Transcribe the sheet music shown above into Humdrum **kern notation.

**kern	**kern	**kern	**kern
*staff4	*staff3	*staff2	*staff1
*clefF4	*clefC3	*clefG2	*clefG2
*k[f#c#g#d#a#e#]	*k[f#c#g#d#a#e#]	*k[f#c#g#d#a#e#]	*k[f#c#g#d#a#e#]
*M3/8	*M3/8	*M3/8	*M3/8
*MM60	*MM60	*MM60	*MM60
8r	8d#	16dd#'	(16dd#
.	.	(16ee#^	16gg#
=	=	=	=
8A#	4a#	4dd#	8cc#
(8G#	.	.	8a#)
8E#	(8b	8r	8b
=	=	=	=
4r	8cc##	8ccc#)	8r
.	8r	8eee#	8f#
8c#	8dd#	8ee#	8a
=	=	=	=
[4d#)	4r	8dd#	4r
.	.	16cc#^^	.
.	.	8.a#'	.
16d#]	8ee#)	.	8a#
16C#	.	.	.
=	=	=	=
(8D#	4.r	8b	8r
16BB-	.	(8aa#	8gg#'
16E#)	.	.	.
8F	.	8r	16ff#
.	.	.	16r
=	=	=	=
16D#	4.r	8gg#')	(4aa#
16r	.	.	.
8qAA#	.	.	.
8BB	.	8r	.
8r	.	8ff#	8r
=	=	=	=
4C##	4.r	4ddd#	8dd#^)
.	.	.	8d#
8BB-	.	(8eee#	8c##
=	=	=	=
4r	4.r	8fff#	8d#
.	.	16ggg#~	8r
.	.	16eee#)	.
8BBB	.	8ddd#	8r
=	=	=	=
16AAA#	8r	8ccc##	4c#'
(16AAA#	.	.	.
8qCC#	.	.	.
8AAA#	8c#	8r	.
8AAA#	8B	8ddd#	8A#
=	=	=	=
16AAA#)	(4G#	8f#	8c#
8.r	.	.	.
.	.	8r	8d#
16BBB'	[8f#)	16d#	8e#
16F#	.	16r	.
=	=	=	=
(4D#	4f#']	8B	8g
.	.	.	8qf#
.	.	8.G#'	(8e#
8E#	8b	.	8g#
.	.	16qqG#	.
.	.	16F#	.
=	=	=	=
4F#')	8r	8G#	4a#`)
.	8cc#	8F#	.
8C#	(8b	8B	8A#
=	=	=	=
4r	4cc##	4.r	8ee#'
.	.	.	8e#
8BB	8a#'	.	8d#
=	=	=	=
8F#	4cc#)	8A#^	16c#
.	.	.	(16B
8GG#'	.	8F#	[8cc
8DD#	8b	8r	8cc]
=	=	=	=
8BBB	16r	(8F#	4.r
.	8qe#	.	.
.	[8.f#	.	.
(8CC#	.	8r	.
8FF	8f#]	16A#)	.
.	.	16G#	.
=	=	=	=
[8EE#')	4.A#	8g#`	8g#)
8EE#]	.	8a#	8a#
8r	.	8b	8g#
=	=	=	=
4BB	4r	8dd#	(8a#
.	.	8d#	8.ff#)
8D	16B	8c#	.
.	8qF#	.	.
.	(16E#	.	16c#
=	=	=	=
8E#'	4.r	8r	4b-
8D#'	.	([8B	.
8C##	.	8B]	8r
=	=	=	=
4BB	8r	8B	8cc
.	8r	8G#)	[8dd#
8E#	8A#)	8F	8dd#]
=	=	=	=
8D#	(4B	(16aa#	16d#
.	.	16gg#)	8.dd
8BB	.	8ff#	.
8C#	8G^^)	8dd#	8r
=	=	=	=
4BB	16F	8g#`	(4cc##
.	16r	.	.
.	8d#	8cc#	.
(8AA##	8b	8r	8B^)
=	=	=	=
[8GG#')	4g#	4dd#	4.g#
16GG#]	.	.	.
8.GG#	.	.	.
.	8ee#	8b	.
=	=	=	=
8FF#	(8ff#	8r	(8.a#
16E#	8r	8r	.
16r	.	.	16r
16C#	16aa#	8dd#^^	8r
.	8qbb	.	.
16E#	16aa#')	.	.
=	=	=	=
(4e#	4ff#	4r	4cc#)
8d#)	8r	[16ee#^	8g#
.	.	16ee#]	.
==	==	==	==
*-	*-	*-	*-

○ ○ ○ ○ ○ ○ ○

▸ **THE EXERCISE**
Which lines in the rows above contain the string "kern"? Pull out each of those lines in full, matching case exactly.

▸ **RESULT OF THIS EXERCISE**
Transcribe the sheet music shown above into Humdrum **kern notation.
**kern	**kern	**kern	**kern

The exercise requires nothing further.